*DIRECTION:*
Write out the records again, beginning at the line that has "BKW: 20:58 -> 21:09" and stopping after the line that has "EJA: 6:33 -> none", with "LZK" swapped for "LZX" and nothing else changed. Leave the pictures out of the answer.

>> Begin STORED ROWS

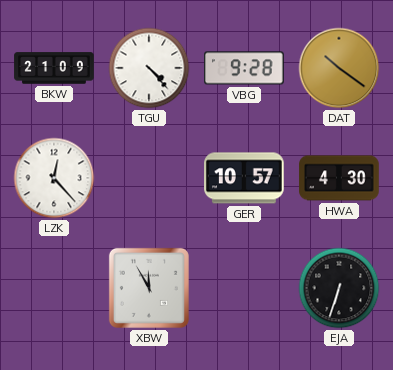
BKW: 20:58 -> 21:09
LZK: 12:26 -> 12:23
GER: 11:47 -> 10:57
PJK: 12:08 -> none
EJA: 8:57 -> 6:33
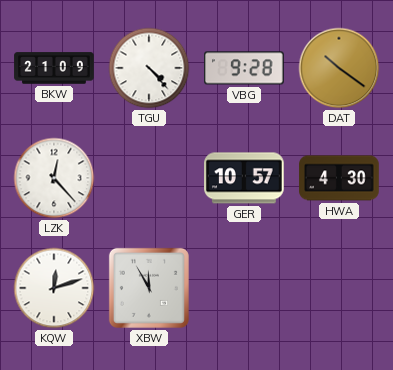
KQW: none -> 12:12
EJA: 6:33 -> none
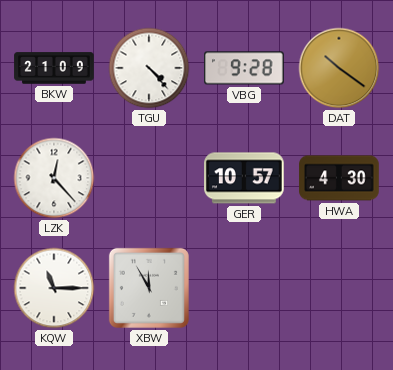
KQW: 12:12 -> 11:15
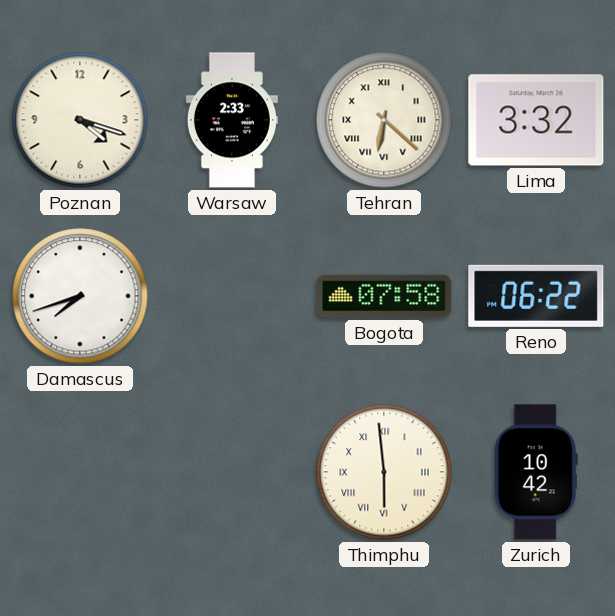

>> End STORED ROWS
>> Begin STORED ROWS

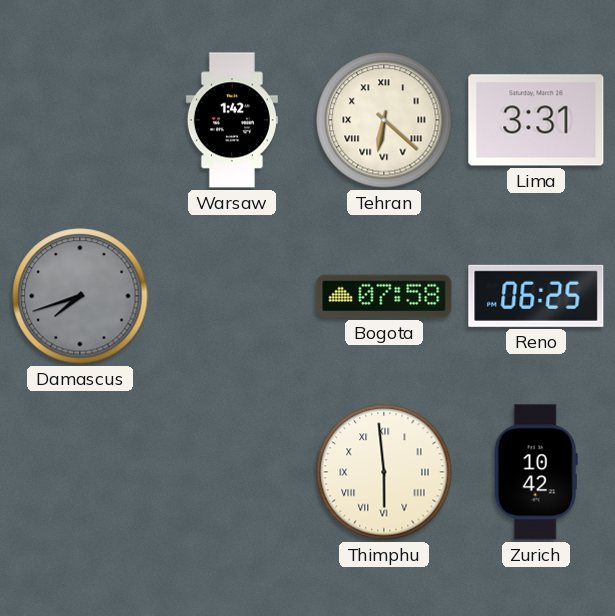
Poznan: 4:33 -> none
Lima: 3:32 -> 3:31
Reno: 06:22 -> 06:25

>> End STORED ROWS

*ANSWER TO THE EXERCISE:*
BKW: 20:58 -> 21:09
LZX: 12:26 -> 12:23
GER: 11:47 -> 10:57
PJK: 12:08 -> none
EJA: 8:57 -> 6:33
KQW: none -> 12:12
EJA: 6:33 -> none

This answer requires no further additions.